• _Your task_:
As the answer, set down the lines below from the one containing "SOIL2: FC-28 -> YL-69" through the one containing "DIGITS pin CLK: A1 -> A4", exactly and inclusively, and no others.
··· Data shown
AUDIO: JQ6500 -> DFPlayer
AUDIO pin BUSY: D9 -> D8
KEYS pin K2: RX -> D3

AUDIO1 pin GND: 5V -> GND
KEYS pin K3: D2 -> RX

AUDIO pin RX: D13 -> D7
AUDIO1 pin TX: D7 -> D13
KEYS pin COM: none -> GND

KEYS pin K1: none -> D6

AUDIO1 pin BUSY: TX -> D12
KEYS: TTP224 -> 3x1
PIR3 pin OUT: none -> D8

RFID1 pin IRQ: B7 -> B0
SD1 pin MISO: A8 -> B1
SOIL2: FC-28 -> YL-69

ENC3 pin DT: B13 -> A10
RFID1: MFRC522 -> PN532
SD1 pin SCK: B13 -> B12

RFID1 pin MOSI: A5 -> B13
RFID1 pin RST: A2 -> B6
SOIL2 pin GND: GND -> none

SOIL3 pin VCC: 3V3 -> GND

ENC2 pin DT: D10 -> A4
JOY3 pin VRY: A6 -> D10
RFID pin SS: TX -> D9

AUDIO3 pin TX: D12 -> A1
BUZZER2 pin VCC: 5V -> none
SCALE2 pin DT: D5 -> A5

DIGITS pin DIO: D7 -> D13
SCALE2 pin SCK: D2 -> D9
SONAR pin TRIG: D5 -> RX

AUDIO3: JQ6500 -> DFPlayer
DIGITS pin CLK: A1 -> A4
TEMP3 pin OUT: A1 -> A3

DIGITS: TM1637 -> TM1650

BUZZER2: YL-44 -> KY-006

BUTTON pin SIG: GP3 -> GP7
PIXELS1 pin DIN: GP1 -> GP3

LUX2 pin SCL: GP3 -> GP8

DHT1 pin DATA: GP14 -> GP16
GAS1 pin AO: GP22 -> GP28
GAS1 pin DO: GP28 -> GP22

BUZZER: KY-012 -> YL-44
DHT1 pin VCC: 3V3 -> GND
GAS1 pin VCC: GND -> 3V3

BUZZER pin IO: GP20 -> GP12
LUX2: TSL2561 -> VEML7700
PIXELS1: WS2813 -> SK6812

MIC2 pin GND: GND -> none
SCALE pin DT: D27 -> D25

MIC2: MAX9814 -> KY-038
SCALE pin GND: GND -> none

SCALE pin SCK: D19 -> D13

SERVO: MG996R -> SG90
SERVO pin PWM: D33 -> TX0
······
• _Output for this exercise_:
SOIL2: FC-28 -> YL-69

ENC3 pin DT: B13 -> A10
RFID1: MFRC522 -> PN532
SD1 pin SCK: B13 -> B12

RFID1 pin MOSI: A5 -> B13
RFID1 pin RST: A2 -> B6
SOIL2 pin GND: GND -> none

SOIL3 pin VCC: 3V3 -> GND

ENC2 pin DT: D10 -> A4
JOY3 pin VRY: A6 -> D10
RFID pin SS: TX -> D9

AUDIO3 pin TX: D12 -> A1
BUZZER2 pin VCC: 5V -> none
SCALE2 pin DT: D5 -> A5

DIGITS pin DIO: D7 -> D13
SCALE2 pin SCK: D2 -> D9
SONAR pin TRIG: D5 -> RX

AUDIO3: JQ6500 -> DFPlayer
DIGITS pin CLK: A1 -> A4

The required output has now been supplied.